◆ **What to do**
The word "spinning" marks the lines to keep; find each one in the data and copy it.

◆ **Data for this exercise**
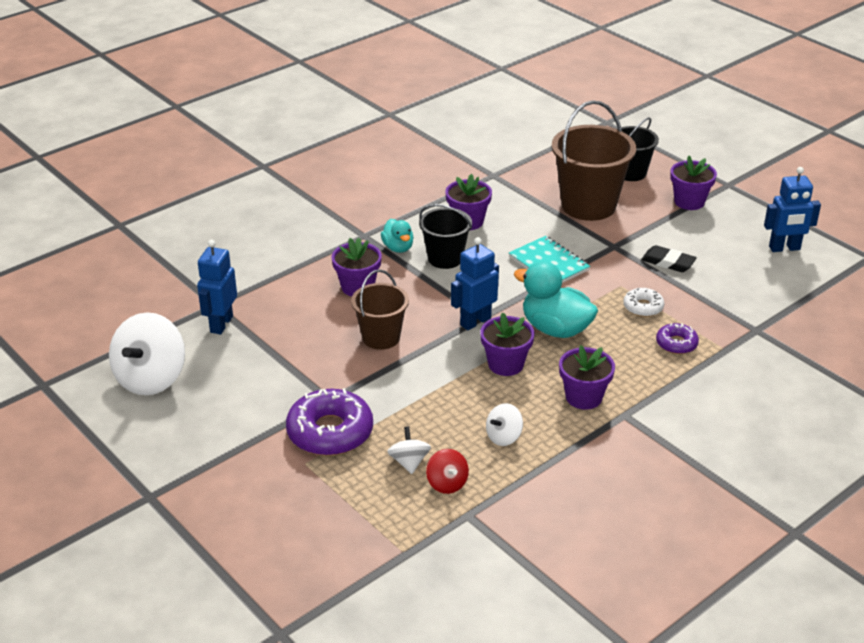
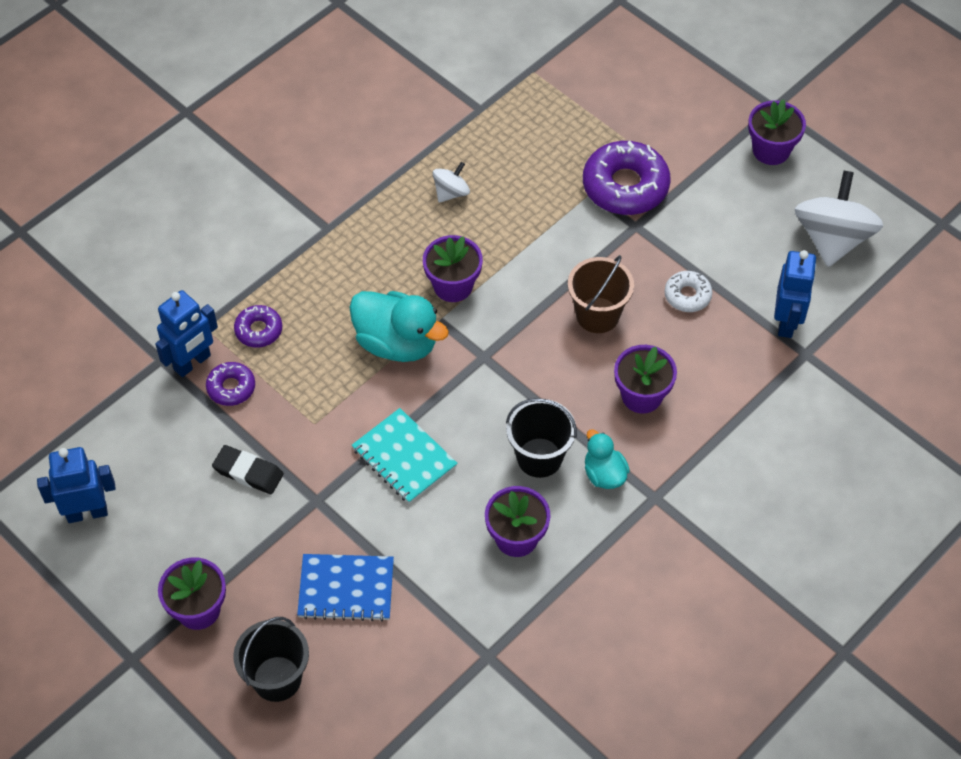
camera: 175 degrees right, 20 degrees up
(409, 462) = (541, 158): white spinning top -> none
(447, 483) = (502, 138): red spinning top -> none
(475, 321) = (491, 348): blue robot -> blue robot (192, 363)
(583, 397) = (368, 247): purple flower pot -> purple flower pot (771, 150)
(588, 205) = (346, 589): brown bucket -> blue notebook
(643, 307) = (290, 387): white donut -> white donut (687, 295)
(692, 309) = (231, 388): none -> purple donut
--
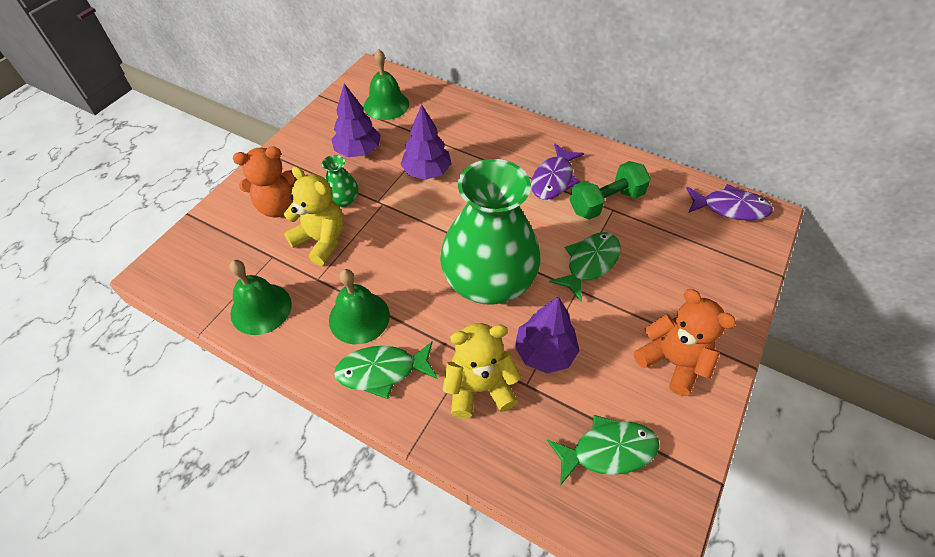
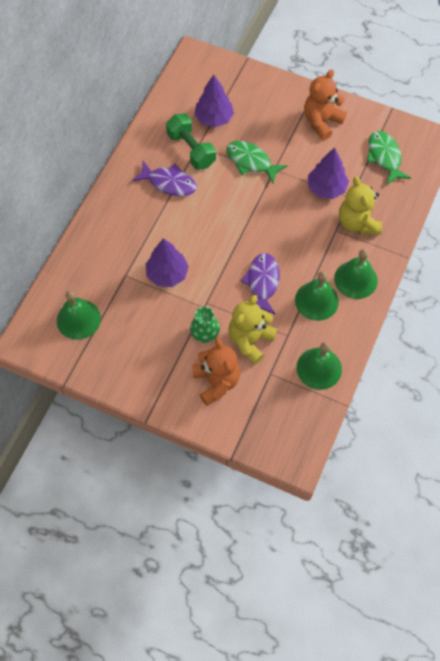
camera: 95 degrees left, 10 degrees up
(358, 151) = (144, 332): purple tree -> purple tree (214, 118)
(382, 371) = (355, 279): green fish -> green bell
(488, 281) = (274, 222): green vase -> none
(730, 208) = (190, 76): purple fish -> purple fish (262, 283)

◆ **Answer space**
(409, 462) = (541, 158): white spinning top -> none
(447, 483) = (502, 138): red spinning top -> none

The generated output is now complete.